• **TASK ITEM**
Word-for-word repetition of the records below is needed, but only from the line holding "Q202: NMOS IRF540" through the final line, with pictures excluded.

[Items from a dataset]
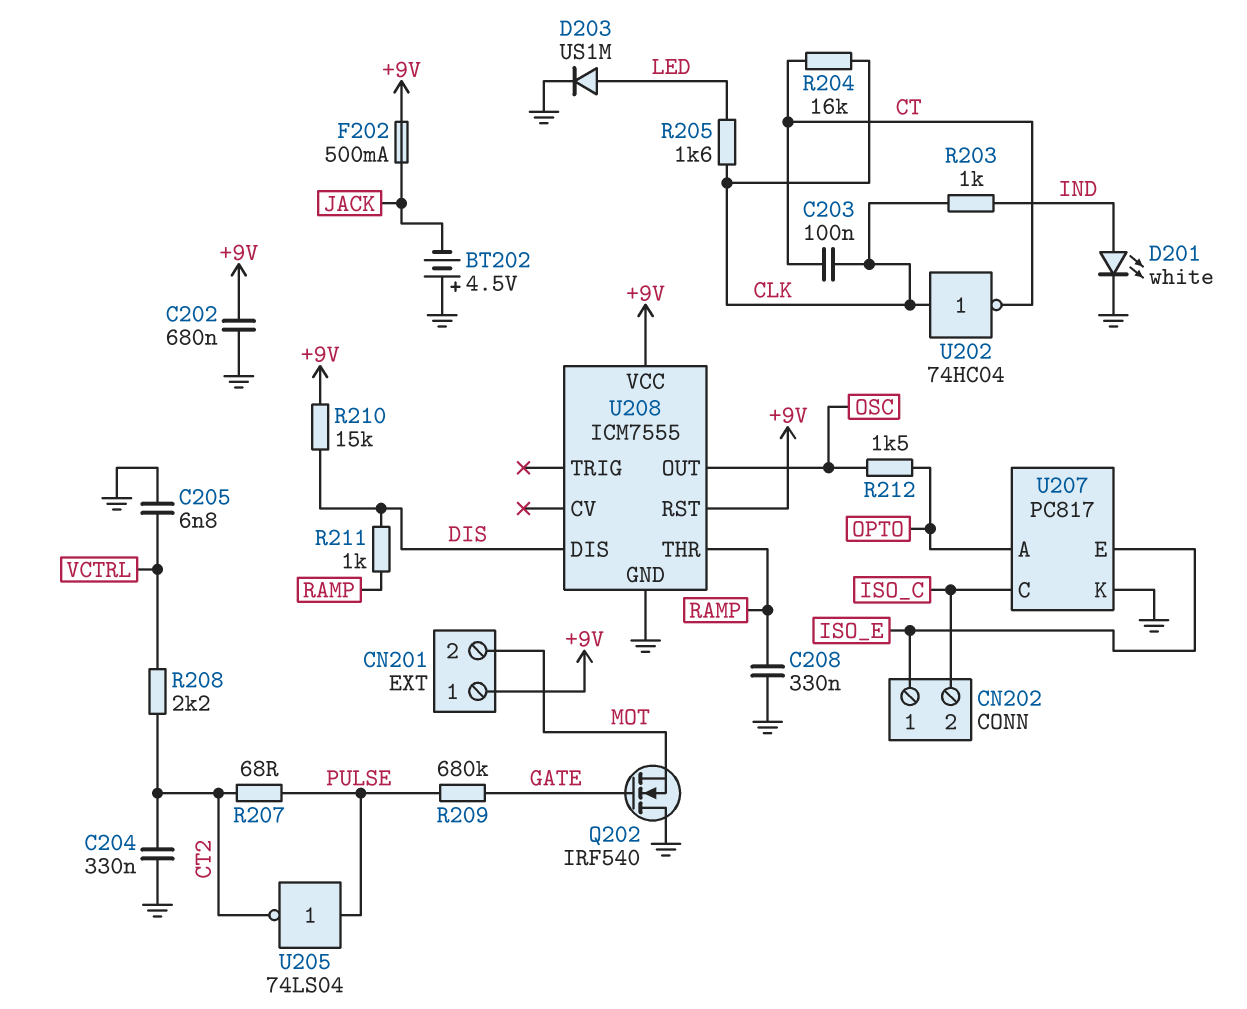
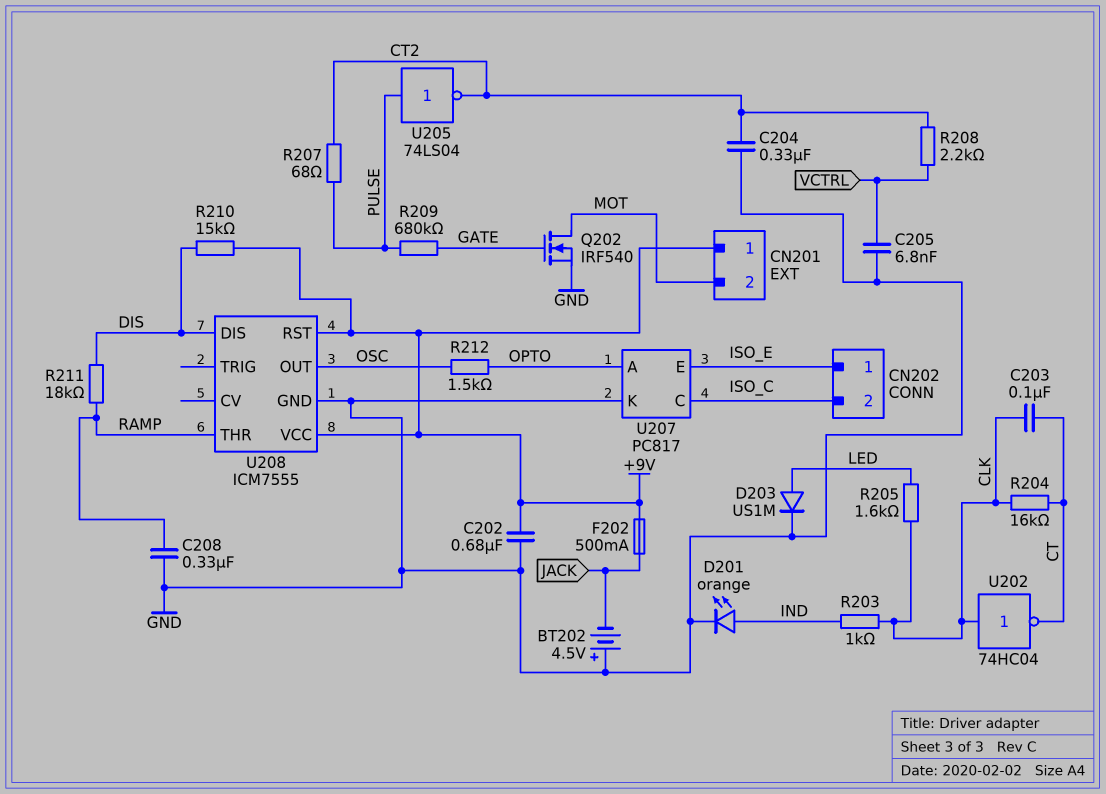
D201: LED white (A IND, K GND) -> LED orange (A IND, K GND)
Q202: NMOS IRF540 (G GATE, D GND, S MOT) -> NMOS IRF540 (G GATE, D MOT, S GND)
R211: 1k (DIS, RAMP) -> 18k (DIS, RAMP)

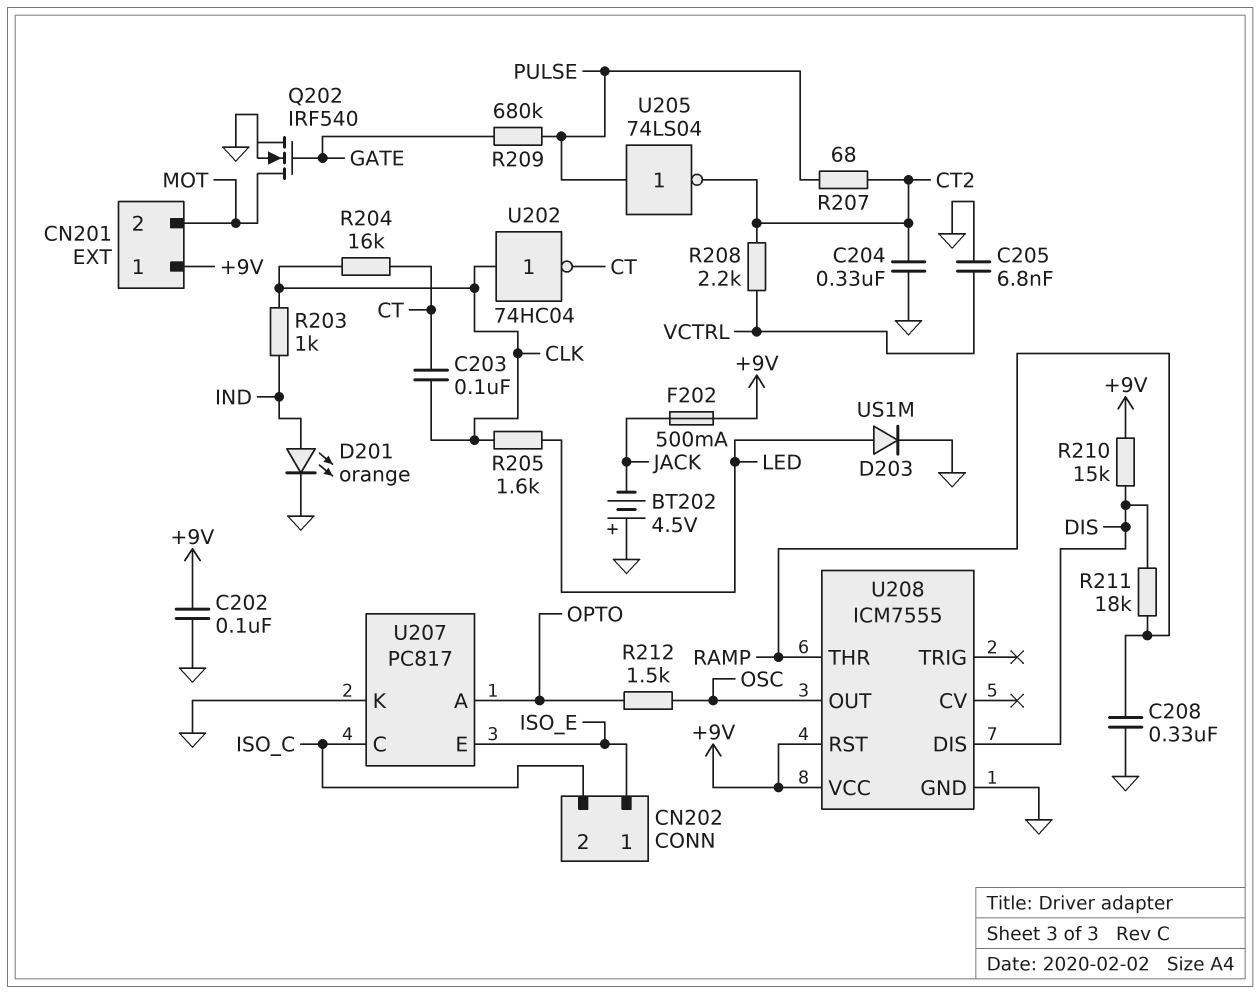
C202: 680nF (+9V, GND) -> 100nF (+9V, GND)

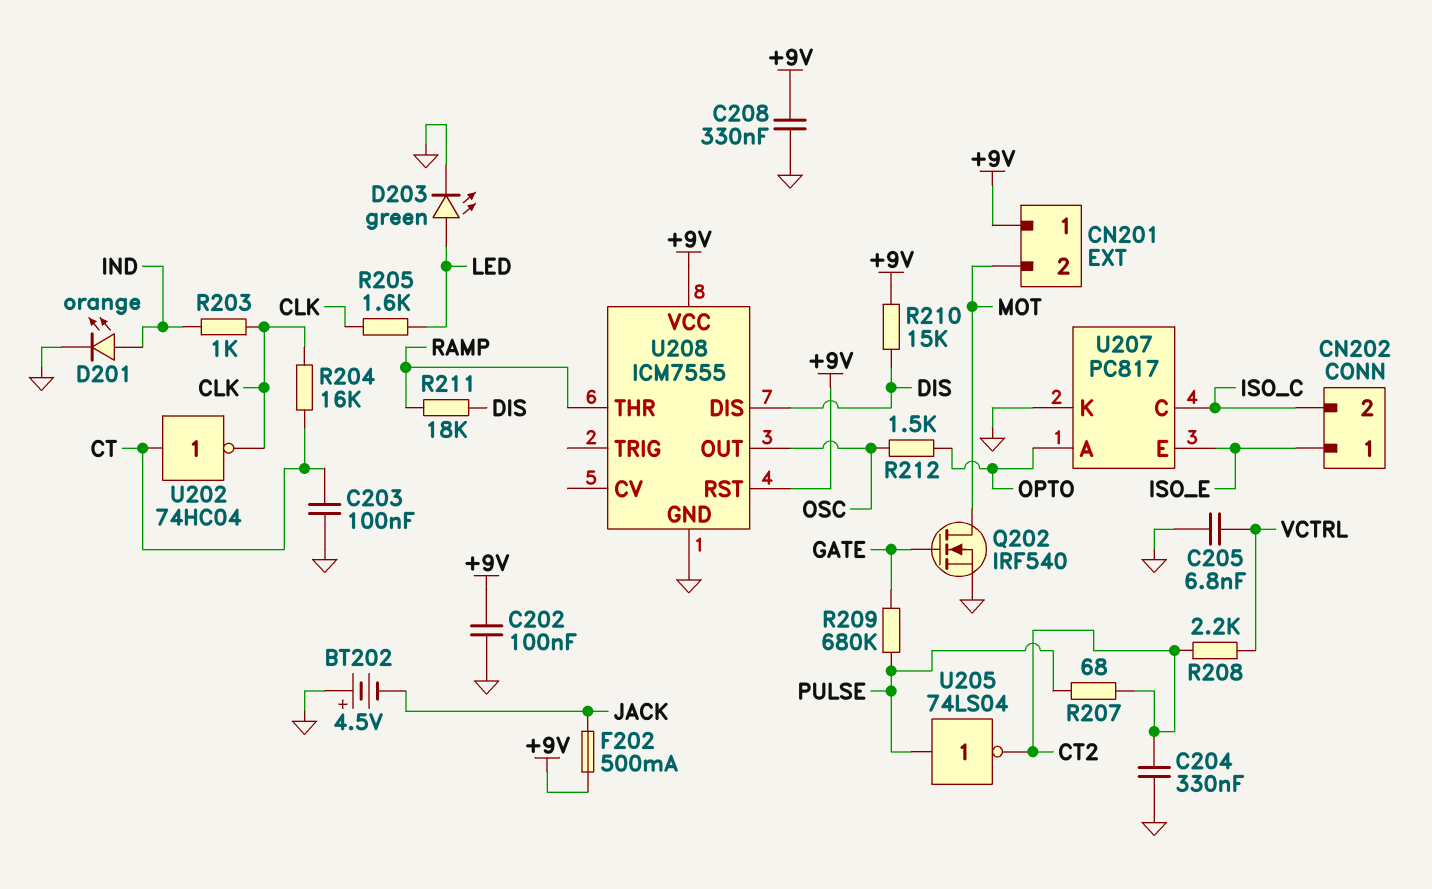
C203: 100nF (CLK, CT) -> 100nF (CT, GND)
C208: 330nF (GND, RAMP) -> 330nF (+9V, GND)
D203: diode US1M (A LED, K GND) -> LED green (A LED, K GND)
U202: NOT 74HC04 (in CLK, out CT) -> NOT 74HC04 (in CT, out CLK)

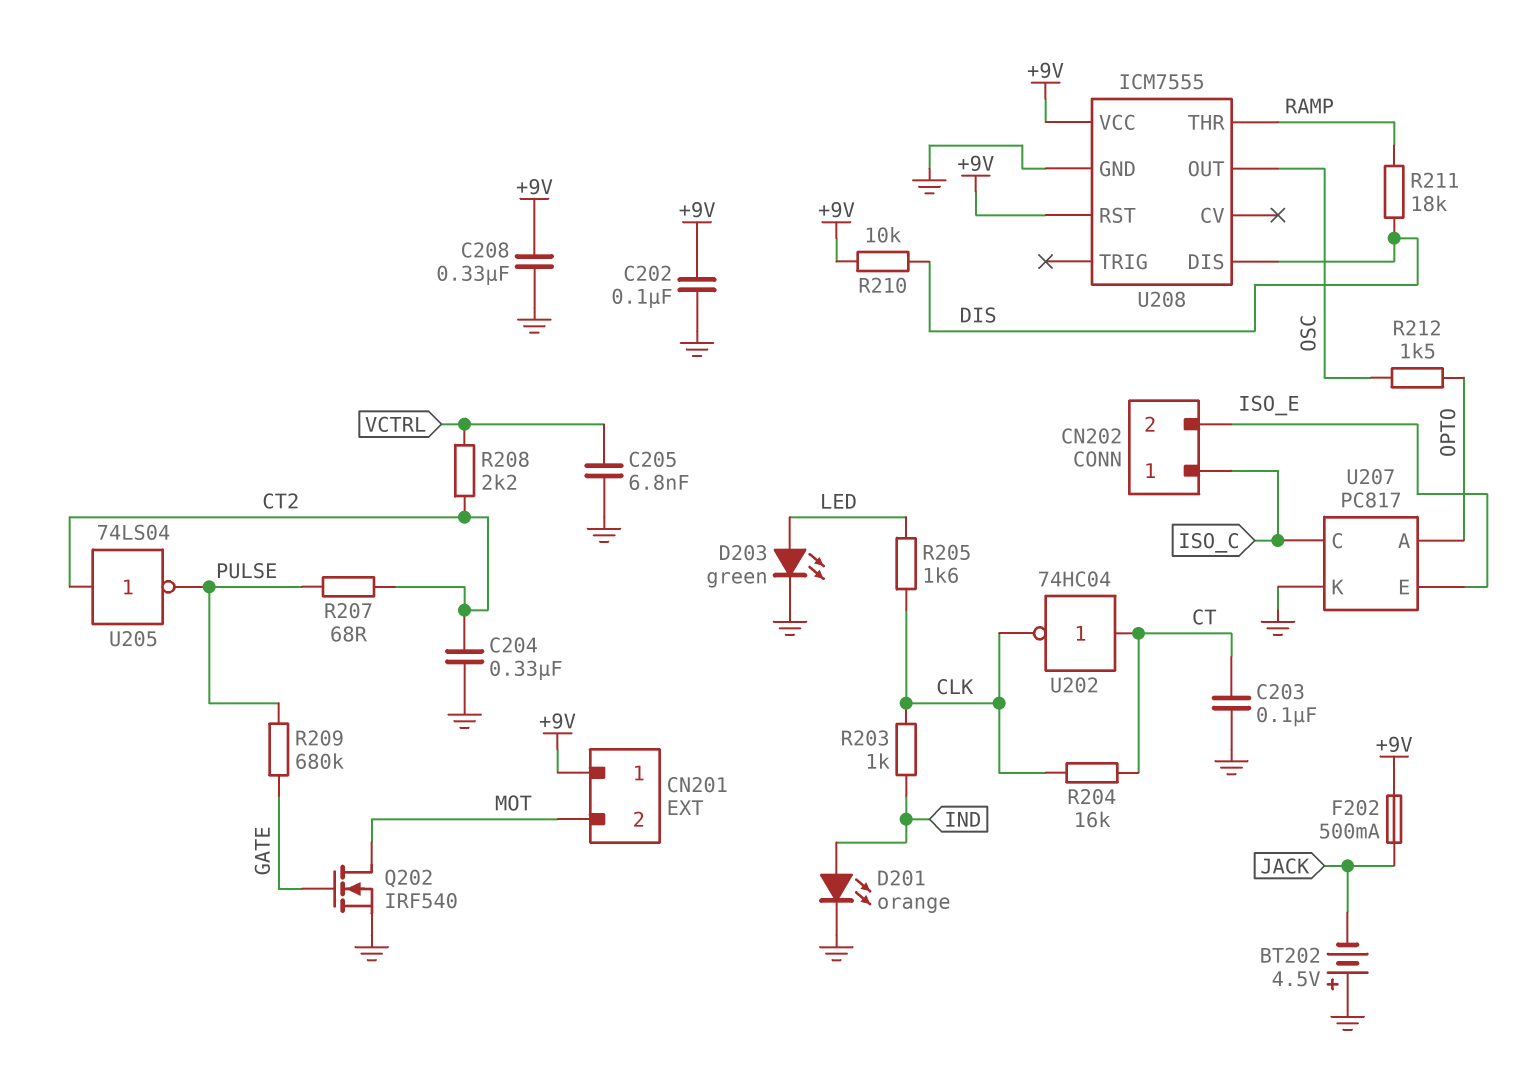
CN202 pin 1: ISO_E -> ISO_C
CN202 pin 2: ISO_C -> ISO_E
R210: 15k (+9V, DIS) -> 10k (+9V, DIS)
U205: NOT 74LS04 (in PULSE, out CT2) -> NOT 74LS04 (in CT2, out PULSE)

• **SOLUTION TO THE PROBLEM**
Q202: NMOS IRF540 (G GATE, D GND, S MOT) -> NMOS IRF540 (G GATE, D MOT, S GND)
R211: 1k (DIS, RAMP) -> 18k (DIS, RAMP)

C202: 680nF (+9V, GND) -> 100nF (+9V, GND)

C203: 100nF (CLK, CT) -> 100nF (CT, GND)
C208: 330nF (GND, RAMP) -> 330nF (+9V, GND)
D203: diode US1M (A LED, K GND) -> LED green (A LED, K GND)
U202: NOT 74HC04 (in CLK, out CT) -> NOT 74HC04 (in CT, out CLK)

CN202 pin 1: ISO_E -> ISO_C
CN202 pin 2: ISO_C -> ISO_E
R210: 15k (+9V, DIS) -> 10k (+9V, DIS)
U205: NOT 74LS04 (in PULSE, out CT2) -> NOT 74LS04 (in CT2, out PULSE)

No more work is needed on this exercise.